== AVAILABLE RECORDS ==
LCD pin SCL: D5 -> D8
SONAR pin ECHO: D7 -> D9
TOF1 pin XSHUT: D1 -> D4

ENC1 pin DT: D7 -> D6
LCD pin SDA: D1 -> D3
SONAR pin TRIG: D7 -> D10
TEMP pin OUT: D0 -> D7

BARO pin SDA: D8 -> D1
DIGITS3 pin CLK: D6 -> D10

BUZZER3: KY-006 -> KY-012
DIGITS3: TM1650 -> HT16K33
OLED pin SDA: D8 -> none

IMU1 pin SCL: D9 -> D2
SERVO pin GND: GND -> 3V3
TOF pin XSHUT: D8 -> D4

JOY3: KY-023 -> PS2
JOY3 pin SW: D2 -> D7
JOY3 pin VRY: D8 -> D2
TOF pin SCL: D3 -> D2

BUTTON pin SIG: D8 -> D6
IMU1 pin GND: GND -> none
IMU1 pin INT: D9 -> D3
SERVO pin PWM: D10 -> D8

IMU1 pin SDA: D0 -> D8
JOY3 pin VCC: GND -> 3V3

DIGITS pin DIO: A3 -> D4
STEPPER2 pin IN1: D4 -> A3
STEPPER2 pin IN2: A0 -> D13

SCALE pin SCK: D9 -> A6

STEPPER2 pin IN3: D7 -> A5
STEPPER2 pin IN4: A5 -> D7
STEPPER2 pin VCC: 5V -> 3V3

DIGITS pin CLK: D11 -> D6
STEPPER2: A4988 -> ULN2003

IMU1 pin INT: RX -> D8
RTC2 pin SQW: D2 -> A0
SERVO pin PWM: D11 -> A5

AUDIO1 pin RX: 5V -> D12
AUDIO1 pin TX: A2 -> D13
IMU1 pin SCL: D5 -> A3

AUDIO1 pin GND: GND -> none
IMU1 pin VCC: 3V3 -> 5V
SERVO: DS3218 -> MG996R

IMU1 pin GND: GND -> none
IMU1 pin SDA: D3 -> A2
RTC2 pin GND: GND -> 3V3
===
● EXERCISE DETAILS:
Reproduce the lines word for word, starting at the one holding "DIGITS pin DIO: A3 -> D4" and ending at the final line of the material above.

● PROBLEM SOLUTION:
DIGITS pin DIO: A3 -> D4
STEPPER2 pin IN1: D4 -> A3
STEPPER2 pin IN2: A0 -> D13

SCALE pin SCK: D9 -> A6

STEPPER2 pin IN3: D7 -> A5
STEPPER2 pin IN4: A5 -> D7
STEPPER2 pin VCC: 5V -> 3V3

DIGITS pin CLK: D11 -> D6
STEPPER2: A4988 -> ULN2003

IMU1 pin INT: RX -> D8
RTC2 pin SQW: D2 -> A0
SERVO pin PWM: D11 -> A5

AUDIO1 pin RX: 5V -> D12
AUDIO1 pin TX: A2 -> D13
IMU1 pin SCL: D5 -> A3

AUDIO1 pin GND: GND -> none
IMU1 pin VCC: 3V3 -> 5V
SERVO: DS3218 -> MG996R

IMU1 pin GND: GND -> none
IMU1 pin SDA: D3 -> A2
RTC2 pin GND: GND -> 3V3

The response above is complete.